DATASET RECORDS =>

════════

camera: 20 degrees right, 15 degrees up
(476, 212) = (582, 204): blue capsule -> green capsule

════════

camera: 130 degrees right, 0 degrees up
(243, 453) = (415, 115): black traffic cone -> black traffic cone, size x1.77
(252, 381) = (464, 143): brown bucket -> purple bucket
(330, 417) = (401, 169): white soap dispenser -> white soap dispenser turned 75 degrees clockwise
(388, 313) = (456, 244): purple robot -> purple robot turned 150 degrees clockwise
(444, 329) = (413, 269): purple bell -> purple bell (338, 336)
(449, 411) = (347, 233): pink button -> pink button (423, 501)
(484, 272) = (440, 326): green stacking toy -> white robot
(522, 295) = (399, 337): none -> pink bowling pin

════════

Beginning with the line that has "(330, 417) = (401, 169): white" and ending with the line that has "(522, 295) = (399, 337): none", set down the lines above exactly and include no others.

(330, 417) = (401, 169): white soap dispenser -> white soap dispenser turned 75 degrees clockwise
(388, 313) = (456, 244): purple robot -> purple robot turned 150 degrees clockwise
(444, 329) = (413, 269): purple bell -> purple bell (338, 336)
(449, 411) = (347, 233): pink button -> pink button (423, 501)
(484, 272) = (440, 326): green stacking toy -> white robot
(522, 295) = (399, 337): none -> pink bowling pin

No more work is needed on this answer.